Énoncé
Transcrivez à l'identique toutes les lignes ci-dessous, en omettant les images.
#### Données fournies
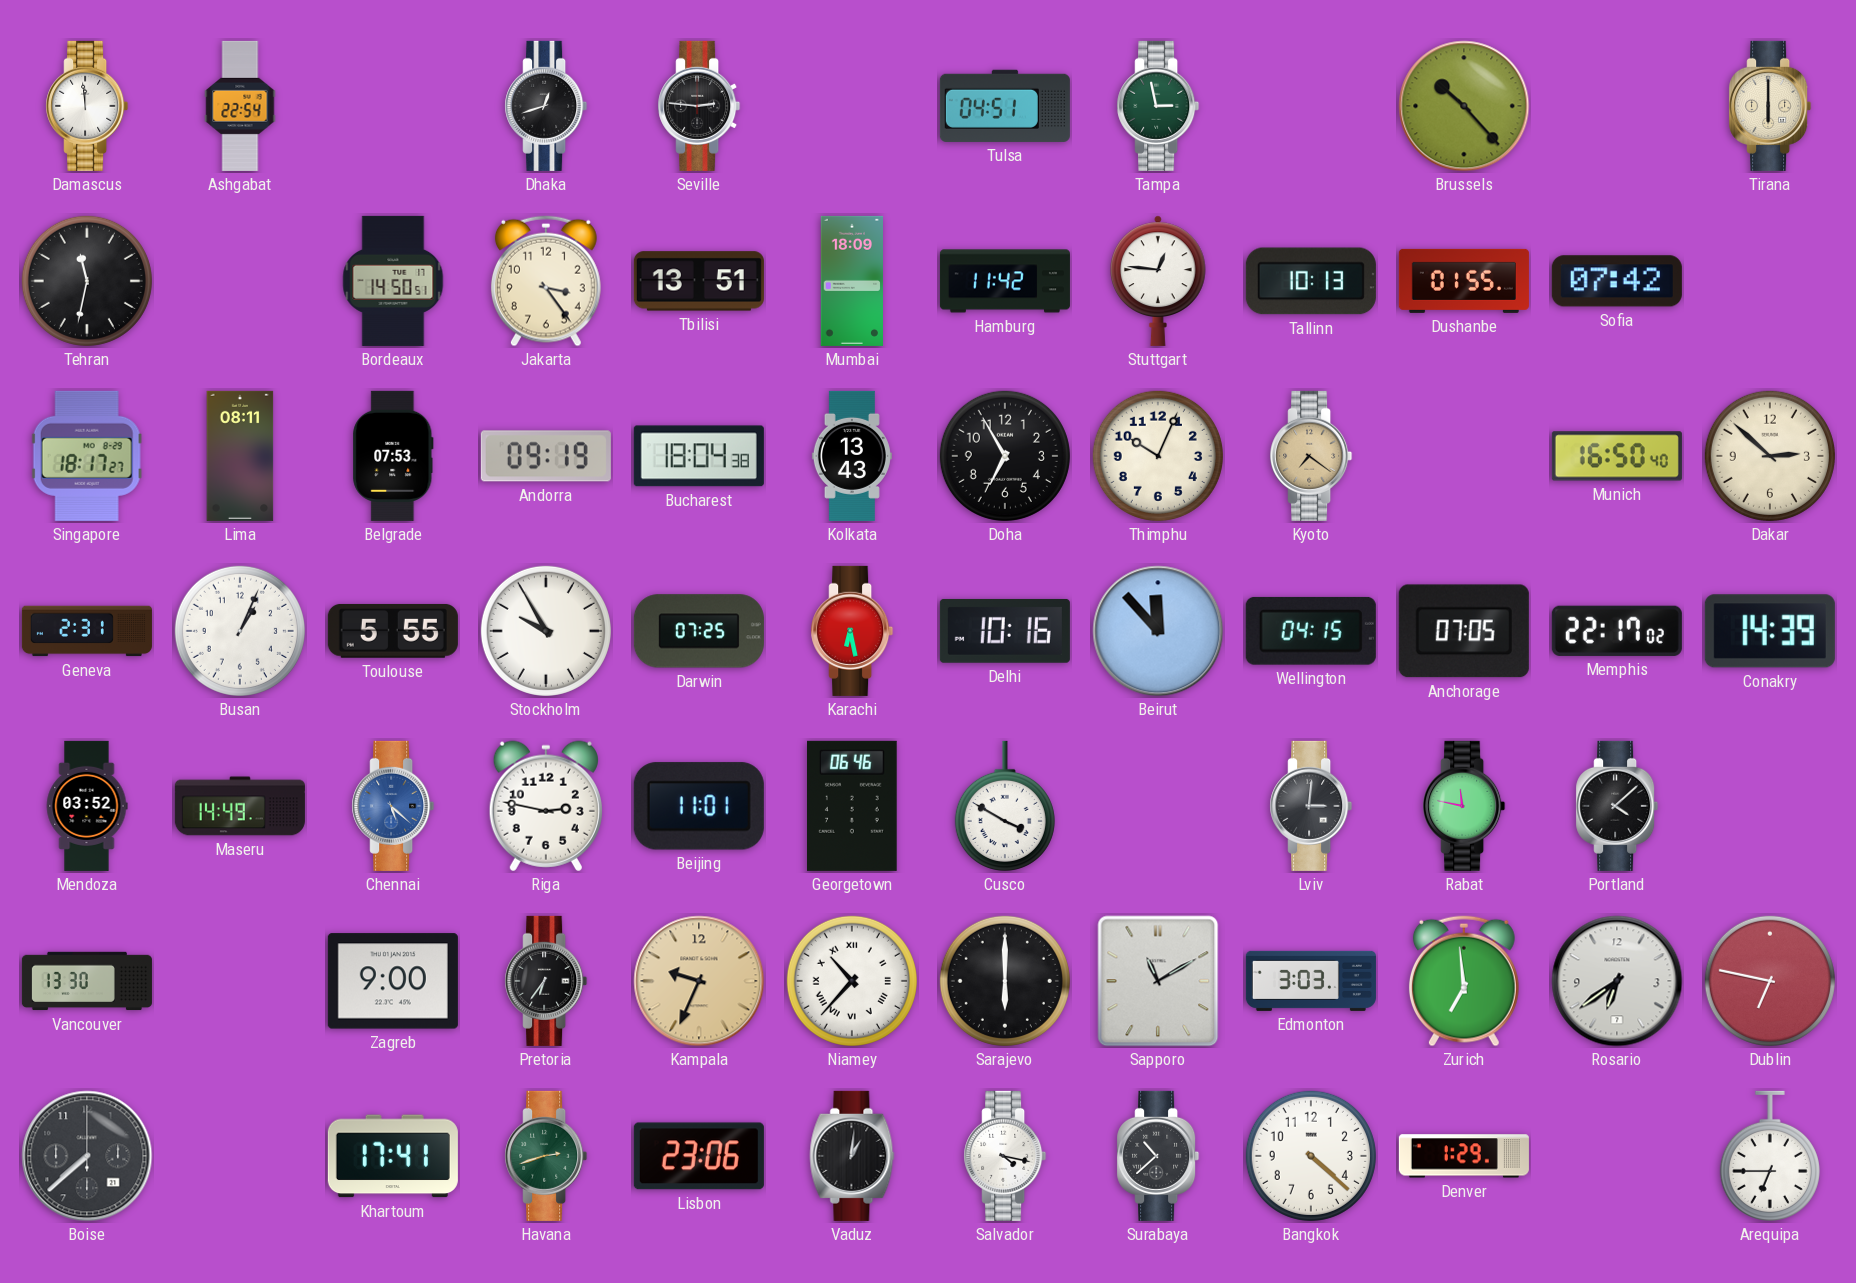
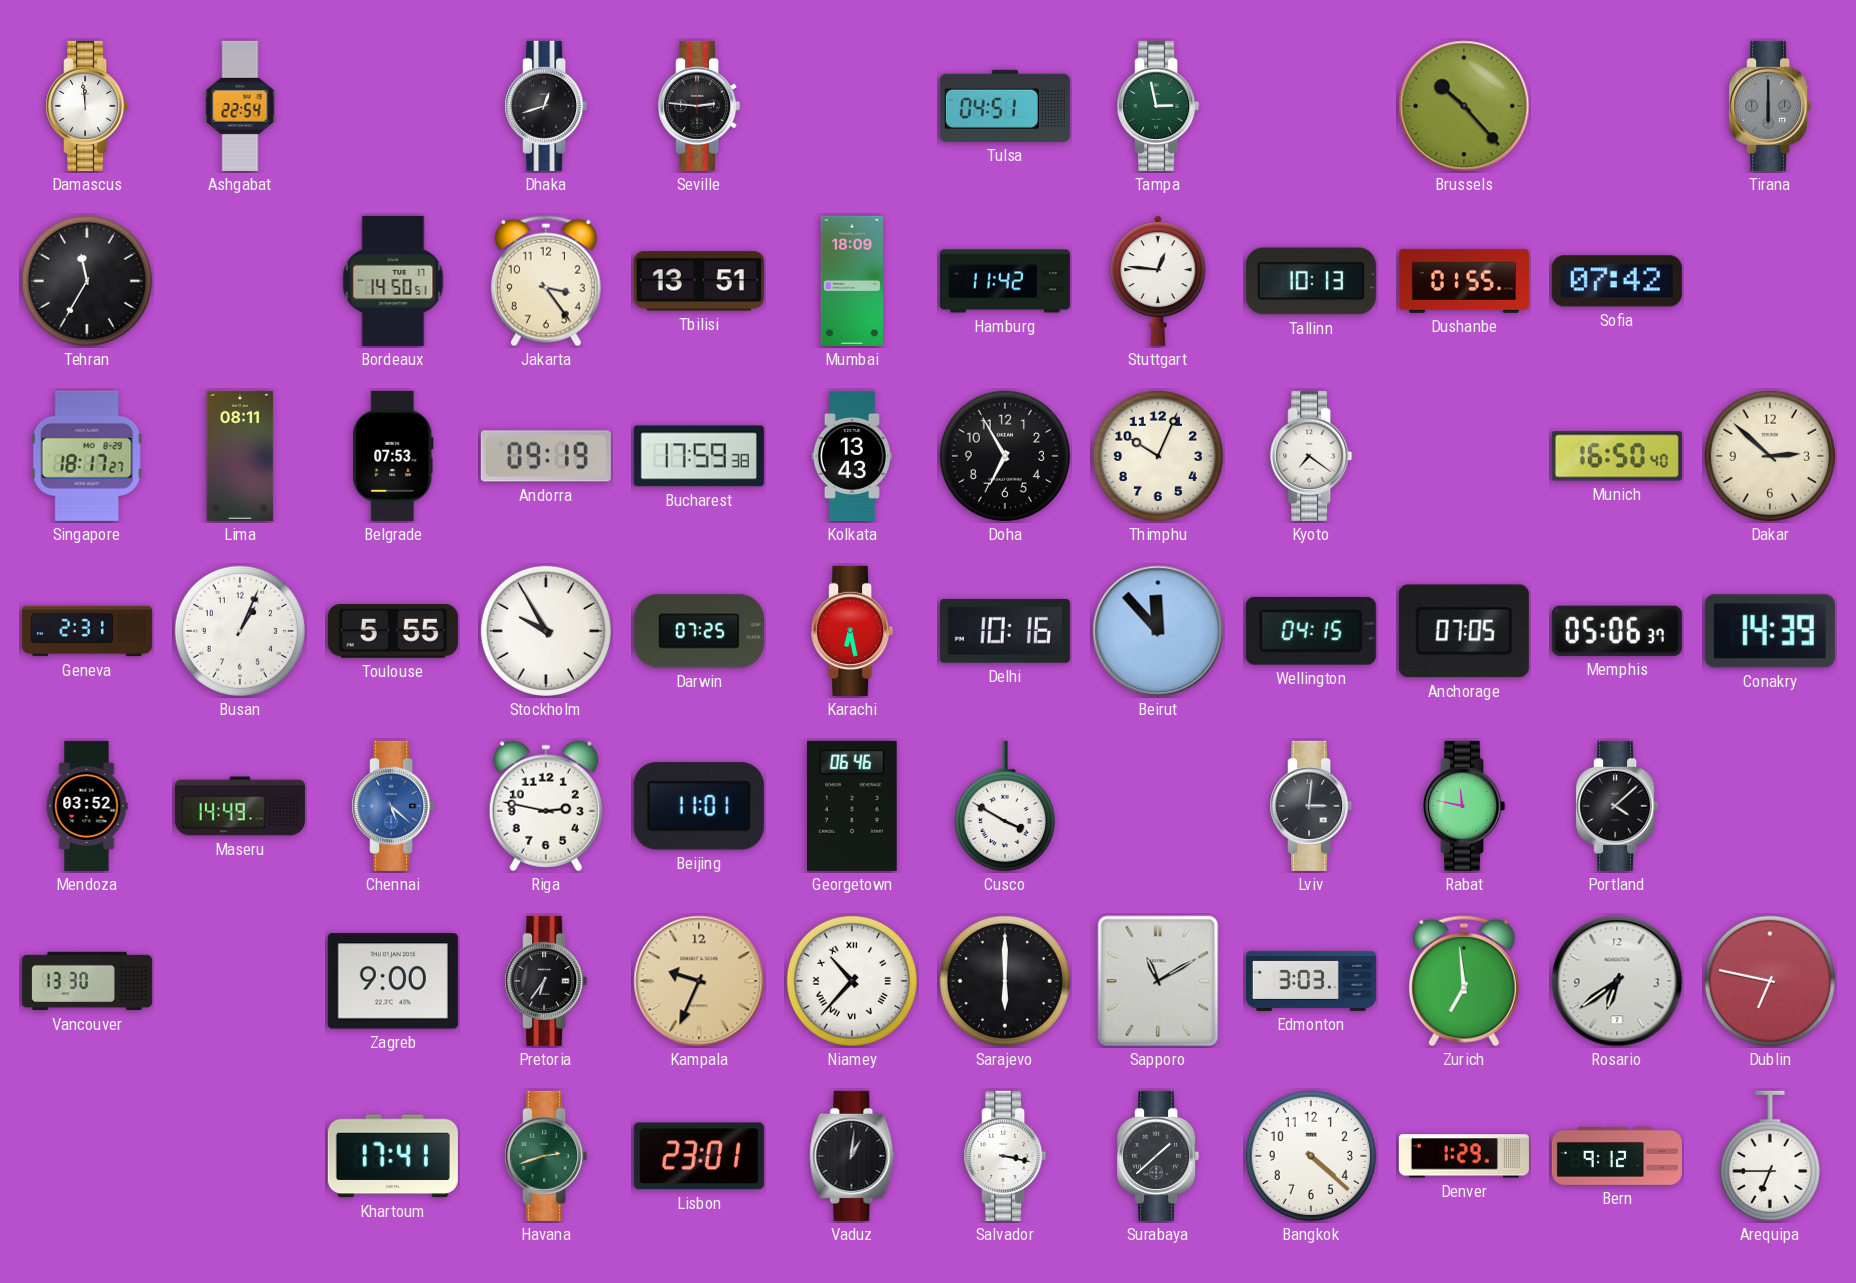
Tirana dial: cream -> grey
Tehran: 11:32 -> 11:35
Bucharest: 18:04 -> 17:59
Kyoto dial: champagne -> white
Memphis: 22:17 -> 05:06
Boise: 7:38 -> none
Lisbon: 23:06 -> 23:01
Salvador: 4:17 -> 3:17
Surabaya: 10:38 -> 1:38
Bern: none -> 9:12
########
Solution rédigée
Tirana dial: cream -> grey
Tehran: 11:32 -> 11:35
Bucharest: 18:04 -> 17:59
Kyoto dial: champagne -> white
Memphis: 22:17 -> 05:06
Boise: 7:38 -> none
Lisbon: 23:06 -> 23:01
Salvador: 4:17 -> 3:17
Surabaya: 10:38 -> 1:38
Bern: none -> 9:12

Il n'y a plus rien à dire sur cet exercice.